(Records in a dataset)
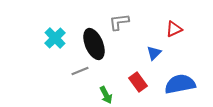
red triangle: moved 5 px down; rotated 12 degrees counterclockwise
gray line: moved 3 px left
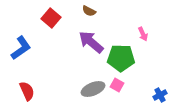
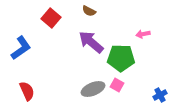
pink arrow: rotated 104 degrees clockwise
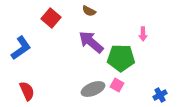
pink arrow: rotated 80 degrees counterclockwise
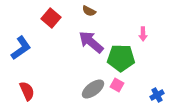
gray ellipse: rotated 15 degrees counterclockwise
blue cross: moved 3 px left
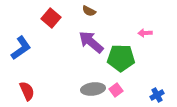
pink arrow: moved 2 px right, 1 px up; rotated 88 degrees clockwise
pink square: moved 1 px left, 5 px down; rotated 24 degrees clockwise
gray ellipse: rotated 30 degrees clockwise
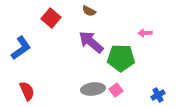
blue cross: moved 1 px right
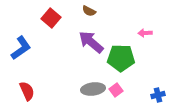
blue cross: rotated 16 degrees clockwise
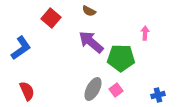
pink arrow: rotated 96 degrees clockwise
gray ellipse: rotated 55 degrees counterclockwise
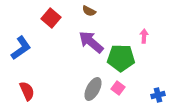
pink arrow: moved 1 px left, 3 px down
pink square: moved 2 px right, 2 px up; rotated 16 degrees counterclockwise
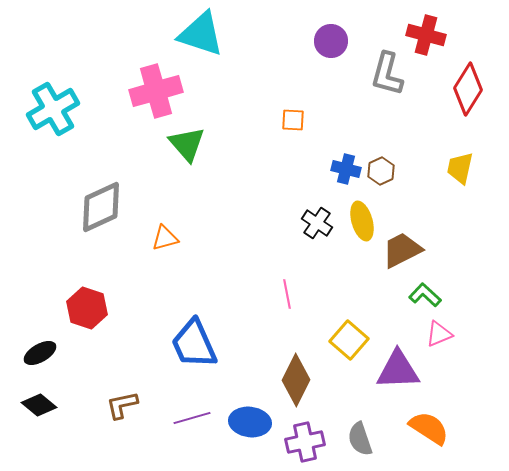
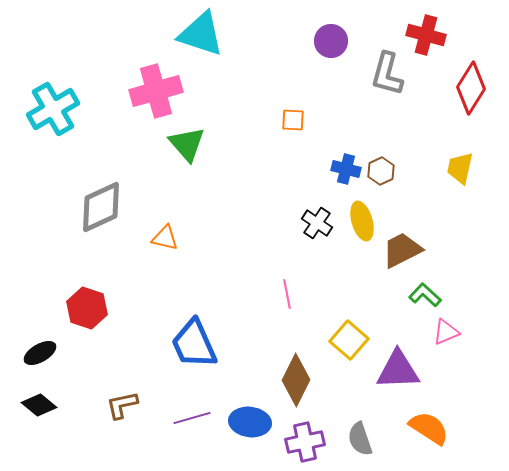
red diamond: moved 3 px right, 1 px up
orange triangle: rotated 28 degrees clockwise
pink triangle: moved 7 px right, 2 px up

STATED GOAL: Swap every "pink arrow" in the data above for "purple arrow" and write the lines out again with nothing else changed. Leave the picture lines out of your answer.

SOLUTION FOR THIS EXERCISE:
red triangle: moved 5 px down; rotated 12 degrees counterclockwise
gray line: moved 3 px left
purple arrow: rotated 104 degrees clockwise
purple arrow: rotated 80 degrees counterclockwise
gray ellipse: rotated 15 degrees counterclockwise
blue cross: moved 3 px left
purple arrow: moved 2 px right, 1 px up; rotated 88 degrees clockwise
pink square: moved 1 px left, 5 px down; rotated 24 degrees clockwise
gray ellipse: rotated 30 degrees clockwise
blue cross: moved 1 px right
blue cross: rotated 16 degrees clockwise
purple arrow: rotated 96 degrees clockwise
gray ellipse: rotated 55 degrees counterclockwise
purple arrow: moved 1 px left, 3 px down
pink square: moved 2 px right, 2 px up; rotated 16 degrees counterclockwise
red diamond: moved 3 px right, 1 px up
orange triangle: rotated 28 degrees clockwise
pink triangle: moved 7 px right, 2 px up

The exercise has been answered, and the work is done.